→ Task details
Please write out every line of the items below again, requests included, and shift each coordinate in the answers by adding 114 to every number. Leave the pictures out of your reply.

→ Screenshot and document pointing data
******************************

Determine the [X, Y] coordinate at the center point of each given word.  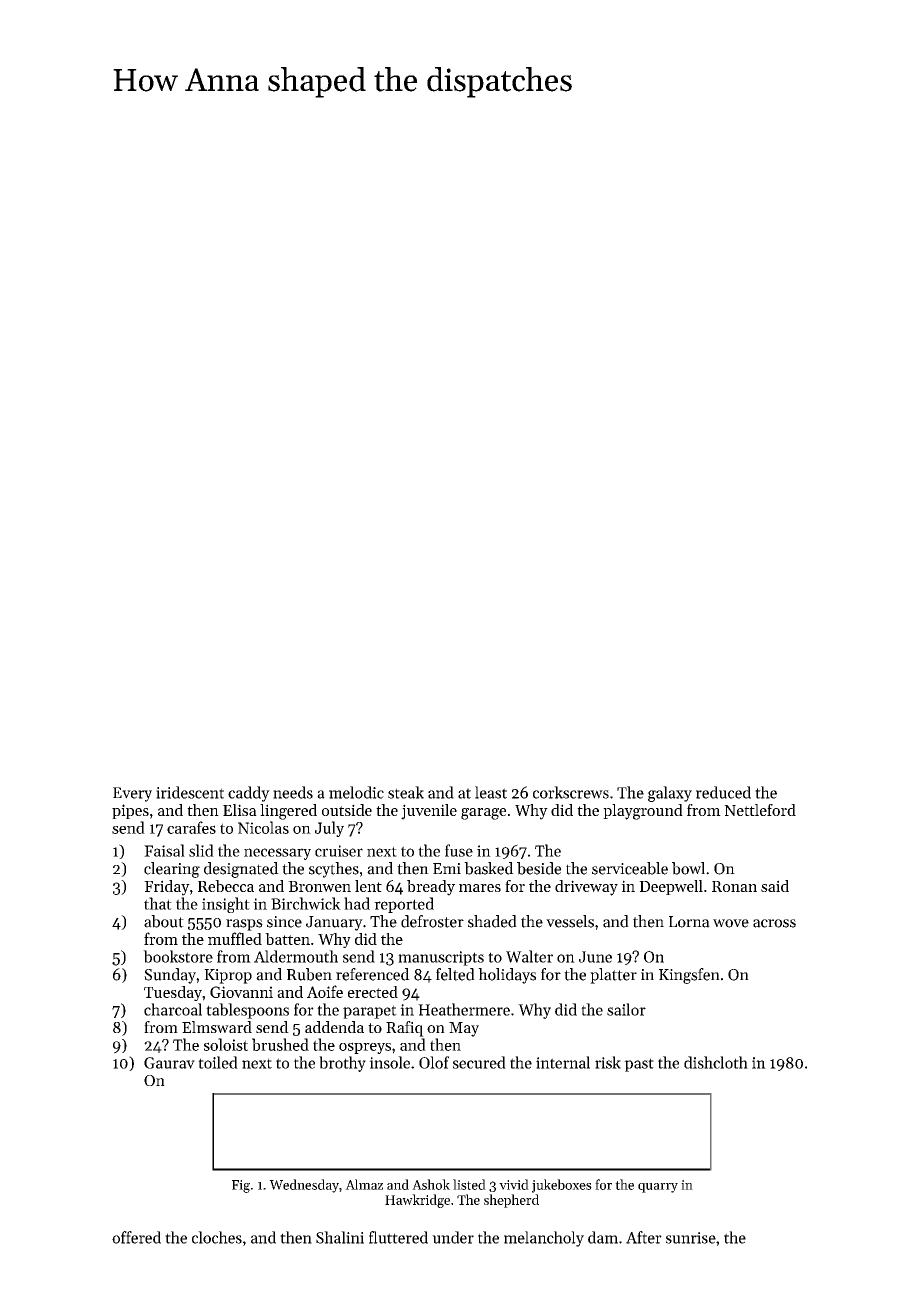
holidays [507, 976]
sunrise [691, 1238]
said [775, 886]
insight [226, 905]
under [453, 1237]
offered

******************************

→ Worked answer
Determine the [X, Y] coordinate at the center point of each given word.  
holidays [621, 1090]
sunrise [805, 1352]
said [889, 1000]
insight [340, 1019]
under [567, 1351]
offered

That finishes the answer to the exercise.